(Provided data begins)

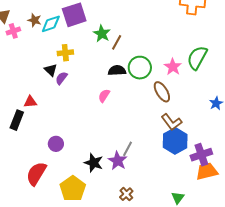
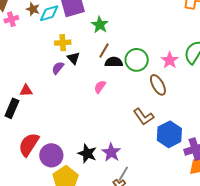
brown line: (117, 42) -> (104, 51), moved
black triangle: (51, 70) -> (73, 58), moved
brown L-shape: (171, 122) -> (143, 117), moved
purple circle: (56, 144) -> (51, 155), moved, size x1.5
gray line: (128, 149) -> (123, 174), moved
red semicircle: (36, 174) -> (29, 144), moved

(Provided data ends)

▶ **Problem**
Whenever the word "brown" shows up in a line of the entries above, copy that line.

▶ **Written answer**
brown line: (117, 42) -> (104, 51), moved
brown L-shape: (171, 122) -> (143, 117), moved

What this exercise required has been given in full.